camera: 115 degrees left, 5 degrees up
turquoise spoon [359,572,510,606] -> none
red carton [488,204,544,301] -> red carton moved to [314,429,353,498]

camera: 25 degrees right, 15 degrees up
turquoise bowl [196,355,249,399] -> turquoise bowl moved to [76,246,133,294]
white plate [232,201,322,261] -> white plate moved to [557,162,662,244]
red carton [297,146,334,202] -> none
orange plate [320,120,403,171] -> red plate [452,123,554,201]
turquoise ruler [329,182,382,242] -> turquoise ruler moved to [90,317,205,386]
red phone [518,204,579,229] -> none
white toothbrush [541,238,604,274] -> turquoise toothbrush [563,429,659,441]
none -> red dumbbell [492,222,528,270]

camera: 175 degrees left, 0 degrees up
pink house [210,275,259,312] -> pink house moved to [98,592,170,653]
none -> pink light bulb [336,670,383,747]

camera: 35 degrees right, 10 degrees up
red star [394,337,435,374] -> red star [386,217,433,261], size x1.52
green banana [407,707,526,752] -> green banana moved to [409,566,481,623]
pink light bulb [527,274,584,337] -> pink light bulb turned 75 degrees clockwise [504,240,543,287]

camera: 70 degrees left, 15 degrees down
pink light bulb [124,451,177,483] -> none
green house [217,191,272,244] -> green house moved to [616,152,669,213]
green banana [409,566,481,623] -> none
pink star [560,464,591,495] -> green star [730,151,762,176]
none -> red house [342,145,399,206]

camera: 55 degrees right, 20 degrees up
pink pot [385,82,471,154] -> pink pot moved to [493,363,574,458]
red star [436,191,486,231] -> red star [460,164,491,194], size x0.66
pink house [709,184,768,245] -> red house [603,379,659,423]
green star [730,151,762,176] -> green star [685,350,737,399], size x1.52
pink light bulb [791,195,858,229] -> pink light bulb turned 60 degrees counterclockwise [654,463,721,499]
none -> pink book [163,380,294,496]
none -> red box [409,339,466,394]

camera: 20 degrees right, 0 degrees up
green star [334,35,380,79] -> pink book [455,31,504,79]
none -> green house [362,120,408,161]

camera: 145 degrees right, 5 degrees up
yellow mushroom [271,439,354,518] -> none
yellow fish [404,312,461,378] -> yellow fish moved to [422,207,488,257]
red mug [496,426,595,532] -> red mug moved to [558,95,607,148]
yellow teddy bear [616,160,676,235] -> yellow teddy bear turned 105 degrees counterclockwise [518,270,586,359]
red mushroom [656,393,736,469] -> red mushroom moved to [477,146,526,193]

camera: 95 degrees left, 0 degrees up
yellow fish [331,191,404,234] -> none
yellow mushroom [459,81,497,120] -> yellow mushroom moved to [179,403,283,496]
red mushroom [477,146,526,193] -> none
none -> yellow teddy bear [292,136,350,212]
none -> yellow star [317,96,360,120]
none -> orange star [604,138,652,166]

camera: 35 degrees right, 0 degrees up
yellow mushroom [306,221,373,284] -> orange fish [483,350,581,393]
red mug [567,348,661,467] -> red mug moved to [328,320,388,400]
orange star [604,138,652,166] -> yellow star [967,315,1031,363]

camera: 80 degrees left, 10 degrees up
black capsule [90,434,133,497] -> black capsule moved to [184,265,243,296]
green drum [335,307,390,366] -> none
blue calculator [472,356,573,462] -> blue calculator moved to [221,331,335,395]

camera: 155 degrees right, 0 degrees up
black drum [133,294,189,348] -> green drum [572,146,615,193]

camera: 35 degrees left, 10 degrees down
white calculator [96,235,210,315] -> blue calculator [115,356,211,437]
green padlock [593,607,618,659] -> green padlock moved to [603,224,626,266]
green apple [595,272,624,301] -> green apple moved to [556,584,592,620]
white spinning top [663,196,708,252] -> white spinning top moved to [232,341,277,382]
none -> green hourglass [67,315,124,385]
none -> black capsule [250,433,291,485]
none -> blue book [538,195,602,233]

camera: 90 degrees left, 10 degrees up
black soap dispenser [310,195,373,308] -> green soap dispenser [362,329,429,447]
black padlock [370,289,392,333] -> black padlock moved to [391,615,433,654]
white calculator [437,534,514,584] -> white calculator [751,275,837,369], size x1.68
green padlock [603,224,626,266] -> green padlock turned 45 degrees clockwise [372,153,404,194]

_ _ _ _ _ _ _

▶ **WORK INSTRUCTIONS**: The records above are to be restated word for word.

▶ **RESULT OF THIS TASK**:
camera: 115 degrees left, 5 degrees up
turquoise spoon [359,572,510,606] -> none
red carton [488,204,544,301] -> red carton moved to [314,429,353,498]

camera: 25 degrees right, 15 degrees up
turquoise bowl [196,355,249,399] -> turquoise bowl moved to [76,246,133,294]
white plate [232,201,322,261] -> white plate moved to [557,162,662,244]
red carton [297,146,334,202] -> none
orange plate [320,120,403,171] -> red plate [452,123,554,201]
turquoise ruler [329,182,382,242] -> turquoise ruler moved to [90,317,205,386]
red phone [518,204,579,229] -> none
white toothbrush [541,238,604,274] -> turquoise toothbrush [563,429,659,441]
none -> red dumbbell [492,222,528,270]

camera: 175 degrees left, 0 degrees up
pink house [210,275,259,312] -> pink house moved to [98,592,170,653]
none -> pink light bulb [336,670,383,747]

camera: 35 degrees right, 10 degrees up
red star [394,337,435,374] -> red star [386,217,433,261], size x1.52
green banana [407,707,526,752] -> green banana moved to [409,566,481,623]
pink light bulb [527,274,584,337] -> pink light bulb turned 75 degrees clockwise [504,240,543,287]

camera: 70 degrees left, 15 degrees down
pink light bulb [124,451,177,483] -> none
green house [217,191,272,244] -> green house moved to [616,152,669,213]
green banana [409,566,481,623] -> none
pink star [560,464,591,495] -> green star [730,151,762,176]
none -> red house [342,145,399,206]

camera: 55 degrees right, 20 degrees up
pink pot [385,82,471,154] -> pink pot moved to [493,363,574,458]
red star [436,191,486,231] -> red star [460,164,491,194], size x0.66
pink house [709,184,768,245] -> red house [603,379,659,423]
green star [730,151,762,176] -> green star [685,350,737,399], size x1.52
pink light bulb [791,195,858,229] -> pink light bulb turned 60 degrees counterclockwise [654,463,721,499]
none -> pink book [163,380,294,496]
none -> red box [409,339,466,394]

camera: 20 degrees right, 0 degrees up
green star [334,35,380,79] -> pink book [455,31,504,79]
none -> green house [362,120,408,161]

camera: 145 degrees right, 5 degrees up
yellow mushroom [271,439,354,518] -> none
yellow fish [404,312,461,378] -> yellow fish moved to [422,207,488,257]
red mug [496,426,595,532] -> red mug moved to [558,95,607,148]
yellow teddy bear [616,160,676,235] -> yellow teddy bear turned 105 degrees counterclockwise [518,270,586,359]
red mushroom [656,393,736,469] -> red mushroom moved to [477,146,526,193]

camera: 95 degrees left, 0 degrees up
yellow fish [331,191,404,234] -> none
yellow mushroom [459,81,497,120] -> yellow mushroom moved to [179,403,283,496]
red mushroom [477,146,526,193] -> none
none -> yellow teddy bear [292,136,350,212]
none -> yellow star [317,96,360,120]
none -> orange star [604,138,652,166]

camera: 35 degrees right, 0 degrees up
yellow mushroom [306,221,373,284] -> orange fish [483,350,581,393]
red mug [567,348,661,467] -> red mug moved to [328,320,388,400]
orange star [604,138,652,166] -> yellow star [967,315,1031,363]

camera: 80 degrees left, 10 degrees up
black capsule [90,434,133,497] -> black capsule moved to [184,265,243,296]
green drum [335,307,390,366] -> none
blue calculator [472,356,573,462] -> blue calculator moved to [221,331,335,395]

camera: 155 degrees right, 0 degrees up
black drum [133,294,189,348] -> green drum [572,146,615,193]

camera: 35 degrees left, 10 degrees down
white calculator [96,235,210,315] -> blue calculator [115,356,211,437]
green padlock [593,607,618,659] -> green padlock moved to [603,224,626,266]
green apple [595,272,624,301] -> green apple moved to [556,584,592,620]
white spinning top [663,196,708,252] -> white spinning top moved to [232,341,277,382]
none -> green hourglass [67,315,124,385]
none -> black capsule [250,433,291,485]
none -> blue book [538,195,602,233]

camera: 90 degrees left, 10 degrees up
black soap dispenser [310,195,373,308] -> green soap dispenser [362,329,429,447]
black padlock [370,289,392,333] -> black padlock moved to [391,615,433,654]
white calculator [437,534,514,584] -> white calculator [751,275,837,369], size x1.68
green padlock [603,224,626,266] -> green padlock turned 45 degrees clockwise [372,153,404,194]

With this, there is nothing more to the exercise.